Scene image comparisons
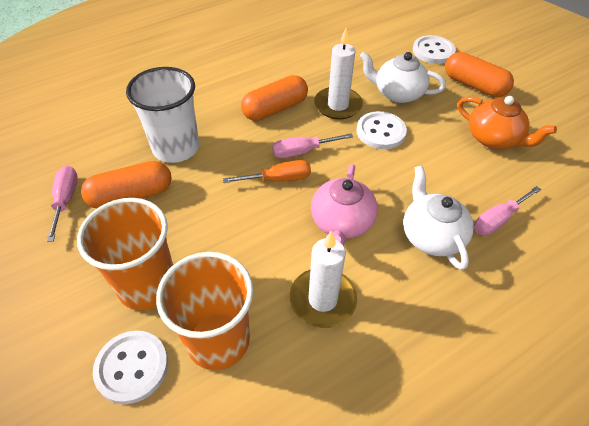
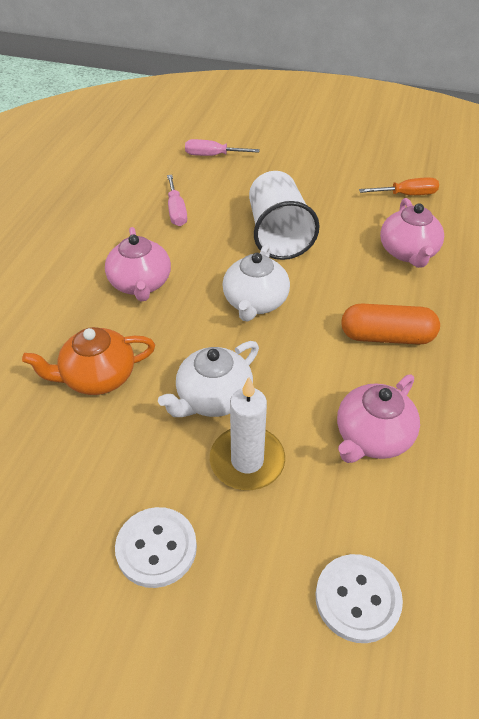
orange capsule: 3 -> 1
orange cup: 2 -> 0
pink screwdriver: 3 -> 2
pink teapot: 1 -> 3
white button: 3 -> 2
white candle: 2 -> 1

§ **WHAT THE EXERCISE ASKS**: The job is to copy all the records precisely while omitting any picture.

§ **WRITTEN ANSWER**:
orange capsule: 3 -> 1
orange cup: 2 -> 0
pink screwdriver: 3 -> 2
pink teapot: 1 -> 3
white button: 3 -> 2
white candle: 2 -> 1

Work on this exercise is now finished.